## PROBLEM
Repeat the whole listing exactly as written.
------
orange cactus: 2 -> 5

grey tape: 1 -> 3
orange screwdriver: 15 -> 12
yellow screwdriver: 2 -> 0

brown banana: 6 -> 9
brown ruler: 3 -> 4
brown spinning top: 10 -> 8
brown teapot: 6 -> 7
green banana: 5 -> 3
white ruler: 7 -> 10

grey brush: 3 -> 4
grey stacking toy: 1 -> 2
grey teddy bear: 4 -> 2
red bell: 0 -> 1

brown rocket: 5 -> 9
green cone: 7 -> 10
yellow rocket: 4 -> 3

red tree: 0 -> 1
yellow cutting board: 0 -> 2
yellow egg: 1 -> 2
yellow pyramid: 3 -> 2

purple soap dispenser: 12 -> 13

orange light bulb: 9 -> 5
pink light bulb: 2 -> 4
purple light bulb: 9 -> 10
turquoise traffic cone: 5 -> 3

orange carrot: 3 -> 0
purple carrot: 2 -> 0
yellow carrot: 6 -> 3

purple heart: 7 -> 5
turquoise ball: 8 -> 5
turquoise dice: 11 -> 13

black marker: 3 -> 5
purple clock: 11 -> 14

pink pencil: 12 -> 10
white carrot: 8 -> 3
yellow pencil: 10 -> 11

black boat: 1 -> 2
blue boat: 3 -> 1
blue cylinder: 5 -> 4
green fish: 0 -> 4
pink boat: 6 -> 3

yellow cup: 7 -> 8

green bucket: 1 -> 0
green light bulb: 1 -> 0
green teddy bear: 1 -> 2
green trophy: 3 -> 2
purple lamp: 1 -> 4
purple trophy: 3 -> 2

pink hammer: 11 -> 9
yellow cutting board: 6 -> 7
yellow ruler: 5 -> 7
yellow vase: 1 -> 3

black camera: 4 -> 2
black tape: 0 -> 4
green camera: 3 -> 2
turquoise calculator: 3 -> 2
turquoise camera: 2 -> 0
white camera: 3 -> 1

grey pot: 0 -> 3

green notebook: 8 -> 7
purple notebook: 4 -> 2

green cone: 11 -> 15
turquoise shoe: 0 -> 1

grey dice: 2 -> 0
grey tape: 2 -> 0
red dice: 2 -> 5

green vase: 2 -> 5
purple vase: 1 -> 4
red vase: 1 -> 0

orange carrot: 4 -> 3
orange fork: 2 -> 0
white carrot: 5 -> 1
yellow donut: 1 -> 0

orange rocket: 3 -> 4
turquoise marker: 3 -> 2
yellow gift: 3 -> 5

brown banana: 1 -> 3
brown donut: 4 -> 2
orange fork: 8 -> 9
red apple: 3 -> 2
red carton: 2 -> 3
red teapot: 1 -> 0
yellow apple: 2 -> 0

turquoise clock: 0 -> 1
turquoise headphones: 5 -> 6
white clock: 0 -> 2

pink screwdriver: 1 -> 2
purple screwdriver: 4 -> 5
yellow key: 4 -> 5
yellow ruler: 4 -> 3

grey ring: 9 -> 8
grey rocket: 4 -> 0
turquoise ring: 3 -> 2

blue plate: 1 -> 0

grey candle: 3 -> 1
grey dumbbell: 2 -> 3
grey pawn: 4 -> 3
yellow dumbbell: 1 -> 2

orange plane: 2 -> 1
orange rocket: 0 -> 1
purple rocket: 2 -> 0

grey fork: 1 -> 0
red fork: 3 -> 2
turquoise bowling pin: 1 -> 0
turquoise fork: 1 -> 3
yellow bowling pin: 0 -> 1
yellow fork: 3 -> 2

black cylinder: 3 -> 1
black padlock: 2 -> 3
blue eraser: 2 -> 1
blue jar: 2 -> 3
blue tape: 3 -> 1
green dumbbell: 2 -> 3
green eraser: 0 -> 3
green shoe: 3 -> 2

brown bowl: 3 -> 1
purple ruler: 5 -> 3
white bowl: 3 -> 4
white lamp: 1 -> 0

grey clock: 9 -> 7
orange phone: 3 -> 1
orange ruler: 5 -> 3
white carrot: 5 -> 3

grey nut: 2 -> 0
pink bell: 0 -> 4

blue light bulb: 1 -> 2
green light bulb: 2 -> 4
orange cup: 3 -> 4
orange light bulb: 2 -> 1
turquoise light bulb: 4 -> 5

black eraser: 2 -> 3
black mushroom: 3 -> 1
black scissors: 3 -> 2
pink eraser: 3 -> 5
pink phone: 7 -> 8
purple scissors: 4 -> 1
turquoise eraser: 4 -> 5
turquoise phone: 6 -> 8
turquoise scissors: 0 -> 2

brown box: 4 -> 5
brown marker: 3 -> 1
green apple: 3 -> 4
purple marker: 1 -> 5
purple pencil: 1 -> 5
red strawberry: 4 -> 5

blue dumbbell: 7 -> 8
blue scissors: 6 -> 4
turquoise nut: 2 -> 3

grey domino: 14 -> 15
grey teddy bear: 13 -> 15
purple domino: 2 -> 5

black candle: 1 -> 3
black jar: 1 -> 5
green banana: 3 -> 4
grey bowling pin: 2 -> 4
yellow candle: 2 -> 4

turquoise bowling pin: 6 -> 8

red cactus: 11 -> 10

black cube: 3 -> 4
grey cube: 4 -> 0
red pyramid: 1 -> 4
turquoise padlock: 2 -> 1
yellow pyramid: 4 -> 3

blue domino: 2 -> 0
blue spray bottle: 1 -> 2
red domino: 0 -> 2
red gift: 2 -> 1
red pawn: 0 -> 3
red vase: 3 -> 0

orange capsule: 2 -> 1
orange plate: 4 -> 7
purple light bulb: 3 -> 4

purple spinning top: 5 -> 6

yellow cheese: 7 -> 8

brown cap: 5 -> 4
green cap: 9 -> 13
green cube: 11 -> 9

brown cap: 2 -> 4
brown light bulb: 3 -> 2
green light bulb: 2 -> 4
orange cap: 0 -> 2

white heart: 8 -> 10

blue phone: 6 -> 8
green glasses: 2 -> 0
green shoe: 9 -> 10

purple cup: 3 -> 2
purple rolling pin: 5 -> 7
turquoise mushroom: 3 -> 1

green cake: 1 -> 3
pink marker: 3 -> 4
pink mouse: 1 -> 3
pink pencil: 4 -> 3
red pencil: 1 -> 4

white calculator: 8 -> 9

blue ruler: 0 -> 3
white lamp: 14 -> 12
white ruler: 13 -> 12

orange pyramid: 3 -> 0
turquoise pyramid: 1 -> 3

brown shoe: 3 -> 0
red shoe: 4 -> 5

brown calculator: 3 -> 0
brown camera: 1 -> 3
------
## ANSWER BOX
orange cactus: 2 -> 5

grey tape: 1 -> 3
orange screwdriver: 15 -> 12
yellow screwdriver: 2 -> 0

brown banana: 6 -> 9
brown ruler: 3 -> 4
brown spinning top: 10 -> 8
brown teapot: 6 -> 7
green banana: 5 -> 3
white ruler: 7 -> 10

grey brush: 3 -> 4
grey stacking toy: 1 -> 2
grey teddy bear: 4 -> 2
red bell: 0 -> 1

brown rocket: 5 -> 9
green cone: 7 -> 10
yellow rocket: 4 -> 3

red tree: 0 -> 1
yellow cutting board: 0 -> 2
yellow egg: 1 -> 2
yellow pyramid: 3 -> 2

purple soap dispenser: 12 -> 13

orange light bulb: 9 -> 5
pink light bulb: 2 -> 4
purple light bulb: 9 -> 10
turquoise traffic cone: 5 -> 3

orange carrot: 3 -> 0
purple carrot: 2 -> 0
yellow carrot: 6 -> 3

purple heart: 7 -> 5
turquoise ball: 8 -> 5
turquoise dice: 11 -> 13

black marker: 3 -> 5
purple clock: 11 -> 14

pink pencil: 12 -> 10
white carrot: 8 -> 3
yellow pencil: 10 -> 11

black boat: 1 -> 2
blue boat: 3 -> 1
blue cylinder: 5 -> 4
green fish: 0 -> 4
pink boat: 6 -> 3

yellow cup: 7 -> 8

green bucket: 1 -> 0
green light bulb: 1 -> 0
green teddy bear: 1 -> 2
green trophy: 3 -> 2
purple lamp: 1 -> 4
purple trophy: 3 -> 2

pink hammer: 11 -> 9
yellow cutting board: 6 -> 7
yellow ruler: 5 -> 7
yellow vase: 1 -> 3

black camera: 4 -> 2
black tape: 0 -> 4
green camera: 3 -> 2
turquoise calculator: 3 -> 2
turquoise camera: 2 -> 0
white camera: 3 -> 1

grey pot: 0 -> 3

green notebook: 8 -> 7
purple notebook: 4 -> 2

green cone: 11 -> 15
turquoise shoe: 0 -> 1

grey dice: 2 -> 0
grey tape: 2 -> 0
red dice: 2 -> 5

green vase: 2 -> 5
purple vase: 1 -> 4
red vase: 1 -> 0

orange carrot: 4 -> 3
orange fork: 2 -> 0
white carrot: 5 -> 1
yellow donut: 1 -> 0

orange rocket: 3 -> 4
turquoise marker: 3 -> 2
yellow gift: 3 -> 5

brown banana: 1 -> 3
brown donut: 4 -> 2
orange fork: 8 -> 9
red apple: 3 -> 2
red carton: 2 -> 3
red teapot: 1 -> 0
yellow apple: 2 -> 0

turquoise clock: 0 -> 1
turquoise headphones: 5 -> 6
white clock: 0 -> 2

pink screwdriver: 1 -> 2
purple screwdriver: 4 -> 5
yellow key: 4 -> 5
yellow ruler: 4 -> 3

grey ring: 9 -> 8
grey rocket: 4 -> 0
turquoise ring: 3 -> 2

blue plate: 1 -> 0

grey candle: 3 -> 1
grey dumbbell: 2 -> 3
grey pawn: 4 -> 3
yellow dumbbell: 1 -> 2

orange plane: 2 -> 1
orange rocket: 0 -> 1
purple rocket: 2 -> 0

grey fork: 1 -> 0
red fork: 3 -> 2
turquoise bowling pin: 1 -> 0
turquoise fork: 1 -> 3
yellow bowling pin: 0 -> 1
yellow fork: 3 -> 2

black cylinder: 3 -> 1
black padlock: 2 -> 3
blue eraser: 2 -> 1
blue jar: 2 -> 3
blue tape: 3 -> 1
green dumbbell: 2 -> 3
green eraser: 0 -> 3
green shoe: 3 -> 2

brown bowl: 3 -> 1
purple ruler: 5 -> 3
white bowl: 3 -> 4
white lamp: 1 -> 0

grey clock: 9 -> 7
orange phone: 3 -> 1
orange ruler: 5 -> 3
white carrot: 5 -> 3

grey nut: 2 -> 0
pink bell: 0 -> 4

blue light bulb: 1 -> 2
green light bulb: 2 -> 4
orange cup: 3 -> 4
orange light bulb: 2 -> 1
turquoise light bulb: 4 -> 5

black eraser: 2 -> 3
black mushroom: 3 -> 1
black scissors: 3 -> 2
pink eraser: 3 -> 5
pink phone: 7 -> 8
purple scissors: 4 -> 1
turquoise eraser: 4 -> 5
turquoise phone: 6 -> 8
turquoise scissors: 0 -> 2

brown box: 4 -> 5
brown marker: 3 -> 1
green apple: 3 -> 4
purple marker: 1 -> 5
purple pencil: 1 -> 5
red strawberry: 4 -> 5

blue dumbbell: 7 -> 8
blue scissors: 6 -> 4
turquoise nut: 2 -> 3

grey domino: 14 -> 15
grey teddy bear: 13 -> 15
purple domino: 2 -> 5

black candle: 1 -> 3
black jar: 1 -> 5
green banana: 3 -> 4
grey bowling pin: 2 -> 4
yellow candle: 2 -> 4

turquoise bowling pin: 6 -> 8

red cactus: 11 -> 10

black cube: 3 -> 4
grey cube: 4 -> 0
red pyramid: 1 -> 4
turquoise padlock: 2 -> 1
yellow pyramid: 4 -> 3

blue domino: 2 -> 0
blue spray bottle: 1 -> 2
red domino: 0 -> 2
red gift: 2 -> 1
red pawn: 0 -> 3
red vase: 3 -> 0

orange capsule: 2 -> 1
orange plate: 4 -> 7
purple light bulb: 3 -> 4

purple spinning top: 5 -> 6

yellow cheese: 7 -> 8

brown cap: 5 -> 4
green cap: 9 -> 13
green cube: 11 -> 9

brown cap: 2 -> 4
brown light bulb: 3 -> 2
green light bulb: 2 -> 4
orange cap: 0 -> 2

white heart: 8 -> 10

blue phone: 6 -> 8
green glasses: 2 -> 0
green shoe: 9 -> 10

purple cup: 3 -> 2
purple rolling pin: 5 -> 7
turquoise mushroom: 3 -> 1

green cake: 1 -> 3
pink marker: 3 -> 4
pink mouse: 1 -> 3
pink pencil: 4 -> 3
red pencil: 1 -> 4

white calculator: 8 -> 9

blue ruler: 0 -> 3
white lamp: 14 -> 12
white ruler: 13 -> 12

orange pyramid: 3 -> 0
turquoise pyramid: 1 -> 3

brown shoe: 3 -> 0
red shoe: 4 -> 5

brown calculator: 3 -> 0
brown camera: 1 -> 3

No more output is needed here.